*** Opening Source records ***
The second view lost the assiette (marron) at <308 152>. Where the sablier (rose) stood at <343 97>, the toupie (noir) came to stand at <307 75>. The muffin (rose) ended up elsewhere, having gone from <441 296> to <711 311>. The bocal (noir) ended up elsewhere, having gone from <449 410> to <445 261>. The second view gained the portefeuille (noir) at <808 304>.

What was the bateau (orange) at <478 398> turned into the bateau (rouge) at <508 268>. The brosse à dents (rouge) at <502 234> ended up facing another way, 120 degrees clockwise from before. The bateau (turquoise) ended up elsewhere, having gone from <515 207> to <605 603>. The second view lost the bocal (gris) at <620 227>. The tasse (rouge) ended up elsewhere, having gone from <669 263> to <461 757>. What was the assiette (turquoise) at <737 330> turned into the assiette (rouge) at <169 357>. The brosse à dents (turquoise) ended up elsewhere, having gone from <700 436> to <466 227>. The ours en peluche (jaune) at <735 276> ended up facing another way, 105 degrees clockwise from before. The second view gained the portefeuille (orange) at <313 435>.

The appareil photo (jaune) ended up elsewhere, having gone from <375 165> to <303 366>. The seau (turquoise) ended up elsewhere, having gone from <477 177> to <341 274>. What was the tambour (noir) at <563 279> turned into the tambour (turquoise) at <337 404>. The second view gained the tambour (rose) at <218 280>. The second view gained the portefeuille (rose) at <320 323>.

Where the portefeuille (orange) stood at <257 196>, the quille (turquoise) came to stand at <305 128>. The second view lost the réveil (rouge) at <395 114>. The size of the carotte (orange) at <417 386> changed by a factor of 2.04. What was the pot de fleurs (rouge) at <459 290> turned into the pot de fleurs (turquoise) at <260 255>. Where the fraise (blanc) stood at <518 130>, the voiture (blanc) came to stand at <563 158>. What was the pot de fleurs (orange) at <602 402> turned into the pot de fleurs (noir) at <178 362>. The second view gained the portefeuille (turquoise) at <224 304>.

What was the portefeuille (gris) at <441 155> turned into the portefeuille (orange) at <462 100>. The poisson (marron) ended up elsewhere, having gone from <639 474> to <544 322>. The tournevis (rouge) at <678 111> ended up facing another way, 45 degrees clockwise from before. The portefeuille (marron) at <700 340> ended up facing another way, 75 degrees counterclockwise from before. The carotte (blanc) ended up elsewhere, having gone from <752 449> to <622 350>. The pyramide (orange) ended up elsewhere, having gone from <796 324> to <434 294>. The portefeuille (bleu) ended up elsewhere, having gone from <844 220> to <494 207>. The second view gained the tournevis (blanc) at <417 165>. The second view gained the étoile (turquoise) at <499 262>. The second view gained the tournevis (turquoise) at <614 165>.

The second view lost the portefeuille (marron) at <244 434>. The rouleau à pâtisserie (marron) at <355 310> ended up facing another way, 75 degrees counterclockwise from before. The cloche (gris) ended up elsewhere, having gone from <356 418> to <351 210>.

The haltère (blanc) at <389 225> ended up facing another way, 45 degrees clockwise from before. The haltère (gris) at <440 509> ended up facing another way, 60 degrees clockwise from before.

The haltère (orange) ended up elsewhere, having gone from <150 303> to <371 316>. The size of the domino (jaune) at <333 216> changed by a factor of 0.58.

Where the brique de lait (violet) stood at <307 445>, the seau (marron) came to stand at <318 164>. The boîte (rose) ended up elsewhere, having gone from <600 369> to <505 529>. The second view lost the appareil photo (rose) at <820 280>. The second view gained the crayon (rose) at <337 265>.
*** Closing Source records ***
◆ Work instructions: The data must be printed verbatim, line by line.

◆ Task response:
The second view lost the assiette (marron) at <308 152>. Where the sablier (rose) stood at <343 97>, the toupie (noir) came to stand at <307 75>. The muffin (rose) ended up elsewhere, having gone from <441 296> to <711 311>. The bocal (noir) ended up elsewhere, having gone from <449 410> to <445 261>. The second view gained the portefeuille (noir) at <808 304>.

What was the bateau (orange) at <478 398> turned into the bateau (rouge) at <508 268>. The brosse à dents (rouge) at <502 234> ended up facing another way, 120 degrees clockwise from before. The bateau (turquoise) ended up elsewhere, having gone from <515 207> to <605 603>. The second view lost the bocal (gris) at <620 227>. The tasse (rouge) ended up elsewhere, having gone from <669 263> to <461 757>. What was the assiette (turquoise) at <737 330> turned into the assiette (rouge) at <169 357>. The brosse à dents (turquoise) ended up elsewhere, having gone from <700 436> to <466 227>. The ours en peluche (jaune) at <735 276> ended up facing another way, 105 degrees clockwise from before. The second view gained the portefeuille (orange) at <313 435>.

The appareil photo (jaune) ended up elsewhere, having gone from <375 165> to <303 366>. The seau (turquoise) ended up elsewhere, having gone from <477 177> to <341 274>. What was the tambour (noir) at <563 279> turned into the tambour (turquoise) at <337 404>. The second view gained the tambour (rose) at <218 280>. The second view gained the portefeuille (rose) at <320 323>.

Where the portefeuille (orange) stood at <257 196>, the quille (turquoise) came to stand at <305 128>. The second view lost the réveil (rouge) at <395 114>. The size of the carotte (orange) at <417 386> changed by a factor of 2.04. What was the pot de fleurs (rouge) at <459 290> turned into the pot de fleurs (turquoise) at <260 255>. Where the fraise (blanc) stood at <518 130>, the voiture (blanc) came to stand at <563 158>. What was the pot de fleurs (orange) at <602 402> turned into the pot de fleurs (noir) at <178 362>. The second view gained the portefeuille (turquoise) at <224 304>.

What was the portefeuille (gris) at <441 155> turned into the portefeuille (orange) at <462 100>. The poisson (marron) ended up elsewhere, having gone from <639 474> to <544 322>. The tournevis (rouge) at <678 111> ended up facing another way, 45 degrees clockwise from before. The portefeuille (marron) at <700 340> ended up facing another way, 75 degrees counterclockwise from before. The carotte (blanc) ended up elsewhere, having gone from <752 449> to <622 350>. The pyramide (orange) ended up elsewhere, having gone from <796 324> to <434 294>. The portefeuille (bleu) ended up elsewhere, having gone from <844 220> to <494 207>. The second view gained the tournevis (blanc) at <417 165>. The second view gained the étoile (turquoise) at <499 262>. The second view gained the tournevis (turquoise) at <614 165>.

The second view lost the portefeuille (marron) at <244 434>. The rouleau à pâtisserie (marron) at <355 310> ended up facing another way, 75 degrees counterclockwise from before. The cloche (gris) ended up elsewhere, having gone from <356 418> to <351 210>.

The haltère (blanc) at <389 225> ended up facing another way, 45 degrees clockwise from before. The haltère (gris) at <440 509> ended up facing another way, 60 degrees clockwise from before.

The haltère (orange) ended up elsewhere, having gone from <150 303> to <371 316>. The size of the domino (jaune) at <333 216> changed by a factor of 0.58.

Where the brique de lait (violet) stood at <307 445>, the seau (marron) came to stand at <318 164>. The boîte (rose) ended up elsewhere, having gone from <600 369> to <505 529>. The second view lost the appareil photo (rose) at <820 280>. The second view gained the crayon (rose) at <337 265>.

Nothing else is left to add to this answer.